-- Opening Marker --

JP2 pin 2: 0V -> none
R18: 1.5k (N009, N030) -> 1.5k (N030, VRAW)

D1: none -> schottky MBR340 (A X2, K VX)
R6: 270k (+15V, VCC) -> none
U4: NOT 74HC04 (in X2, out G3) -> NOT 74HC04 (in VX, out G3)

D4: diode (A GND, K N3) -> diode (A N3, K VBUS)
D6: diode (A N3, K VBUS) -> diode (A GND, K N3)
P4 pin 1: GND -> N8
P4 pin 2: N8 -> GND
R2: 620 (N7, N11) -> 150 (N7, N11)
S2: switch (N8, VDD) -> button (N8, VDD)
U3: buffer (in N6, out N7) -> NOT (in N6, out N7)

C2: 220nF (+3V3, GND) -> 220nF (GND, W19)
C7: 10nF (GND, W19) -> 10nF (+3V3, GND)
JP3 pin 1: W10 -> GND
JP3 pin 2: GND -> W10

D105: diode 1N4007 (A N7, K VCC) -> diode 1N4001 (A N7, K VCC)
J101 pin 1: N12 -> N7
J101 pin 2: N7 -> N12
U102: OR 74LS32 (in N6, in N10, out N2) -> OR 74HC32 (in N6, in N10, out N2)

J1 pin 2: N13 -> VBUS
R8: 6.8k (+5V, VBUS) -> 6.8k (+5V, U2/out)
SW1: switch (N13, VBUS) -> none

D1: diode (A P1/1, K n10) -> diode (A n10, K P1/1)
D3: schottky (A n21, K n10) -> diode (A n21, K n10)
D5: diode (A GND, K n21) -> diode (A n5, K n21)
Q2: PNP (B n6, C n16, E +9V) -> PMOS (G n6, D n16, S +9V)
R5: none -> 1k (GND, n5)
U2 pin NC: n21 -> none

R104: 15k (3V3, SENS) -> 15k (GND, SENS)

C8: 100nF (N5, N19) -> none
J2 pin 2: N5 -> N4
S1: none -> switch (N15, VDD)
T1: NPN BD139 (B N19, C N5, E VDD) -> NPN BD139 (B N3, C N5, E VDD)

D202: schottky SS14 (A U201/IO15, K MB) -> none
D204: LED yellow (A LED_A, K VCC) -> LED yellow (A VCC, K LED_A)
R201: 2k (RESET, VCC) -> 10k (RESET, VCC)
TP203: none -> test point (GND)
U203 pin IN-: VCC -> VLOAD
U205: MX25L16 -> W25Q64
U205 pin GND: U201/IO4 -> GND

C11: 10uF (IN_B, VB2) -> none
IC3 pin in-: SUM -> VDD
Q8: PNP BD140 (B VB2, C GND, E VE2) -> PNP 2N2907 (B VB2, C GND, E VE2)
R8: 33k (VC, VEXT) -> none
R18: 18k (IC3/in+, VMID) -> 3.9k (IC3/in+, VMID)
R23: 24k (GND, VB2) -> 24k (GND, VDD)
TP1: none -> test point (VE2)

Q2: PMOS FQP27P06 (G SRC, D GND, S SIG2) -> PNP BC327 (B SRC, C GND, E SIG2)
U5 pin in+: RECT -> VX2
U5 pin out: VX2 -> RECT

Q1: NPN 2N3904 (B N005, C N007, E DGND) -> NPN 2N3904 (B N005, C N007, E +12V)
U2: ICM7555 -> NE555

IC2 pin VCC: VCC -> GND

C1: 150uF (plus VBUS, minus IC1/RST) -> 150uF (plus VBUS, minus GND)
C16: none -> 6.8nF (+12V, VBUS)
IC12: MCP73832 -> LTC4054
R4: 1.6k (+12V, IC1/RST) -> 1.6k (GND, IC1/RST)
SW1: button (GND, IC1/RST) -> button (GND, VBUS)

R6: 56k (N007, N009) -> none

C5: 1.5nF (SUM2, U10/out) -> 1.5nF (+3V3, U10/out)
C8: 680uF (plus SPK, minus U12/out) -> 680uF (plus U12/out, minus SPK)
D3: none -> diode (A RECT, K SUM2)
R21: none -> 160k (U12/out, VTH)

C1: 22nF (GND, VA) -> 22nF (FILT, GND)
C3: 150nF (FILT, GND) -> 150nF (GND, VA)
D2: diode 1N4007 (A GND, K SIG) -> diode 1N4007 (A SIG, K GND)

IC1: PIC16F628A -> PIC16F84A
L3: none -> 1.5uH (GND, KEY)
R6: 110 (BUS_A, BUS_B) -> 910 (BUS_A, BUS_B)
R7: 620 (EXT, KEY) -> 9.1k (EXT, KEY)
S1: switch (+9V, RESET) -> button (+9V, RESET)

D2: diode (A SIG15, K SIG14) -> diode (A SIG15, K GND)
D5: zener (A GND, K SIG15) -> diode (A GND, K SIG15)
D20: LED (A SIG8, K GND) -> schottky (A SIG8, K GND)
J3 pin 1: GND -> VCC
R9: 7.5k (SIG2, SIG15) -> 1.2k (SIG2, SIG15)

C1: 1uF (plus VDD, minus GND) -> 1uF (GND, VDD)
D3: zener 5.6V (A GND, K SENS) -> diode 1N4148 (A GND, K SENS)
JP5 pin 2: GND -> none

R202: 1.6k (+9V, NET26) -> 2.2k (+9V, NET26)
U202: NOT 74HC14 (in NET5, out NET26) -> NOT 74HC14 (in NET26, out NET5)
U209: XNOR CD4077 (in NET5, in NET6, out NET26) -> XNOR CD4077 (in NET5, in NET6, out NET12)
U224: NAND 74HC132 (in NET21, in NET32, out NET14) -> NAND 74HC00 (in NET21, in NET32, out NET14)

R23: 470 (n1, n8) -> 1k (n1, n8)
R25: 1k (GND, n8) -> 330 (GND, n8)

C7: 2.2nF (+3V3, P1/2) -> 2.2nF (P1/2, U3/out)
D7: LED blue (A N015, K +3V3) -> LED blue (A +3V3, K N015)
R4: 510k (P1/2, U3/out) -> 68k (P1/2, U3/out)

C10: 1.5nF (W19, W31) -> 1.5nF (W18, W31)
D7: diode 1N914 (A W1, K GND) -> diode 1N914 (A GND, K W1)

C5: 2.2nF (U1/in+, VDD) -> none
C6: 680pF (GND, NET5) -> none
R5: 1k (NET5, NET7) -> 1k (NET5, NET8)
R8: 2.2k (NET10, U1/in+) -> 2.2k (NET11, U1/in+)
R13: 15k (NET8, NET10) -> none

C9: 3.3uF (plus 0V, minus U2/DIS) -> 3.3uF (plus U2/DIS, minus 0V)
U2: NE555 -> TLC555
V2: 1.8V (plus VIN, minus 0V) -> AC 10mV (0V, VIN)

-- Closing Marker --

## [Task goal]
Find the word "plus" in the entries above and gather every line that holds it.

## [Exercise result]
C1: 150uF (plus VBUS, minus IC1/RST) -> 150uF (plus VBUS, minus GND)
C8: 680uF (plus SPK, minus U12/out) -> 680uF (plus U12/out, minus SPK)
C1: 1uF (plus VDD, minus GND) -> 1uF (GND, VDD)
C9: 3.3uF (plus 0V, minus U2/DIS) -> 3.3uF (plus U2/DIS, minus 0V)
V2: 1.8V (plus VIN, minus 0V) -> AC 10mV (0V, VIN)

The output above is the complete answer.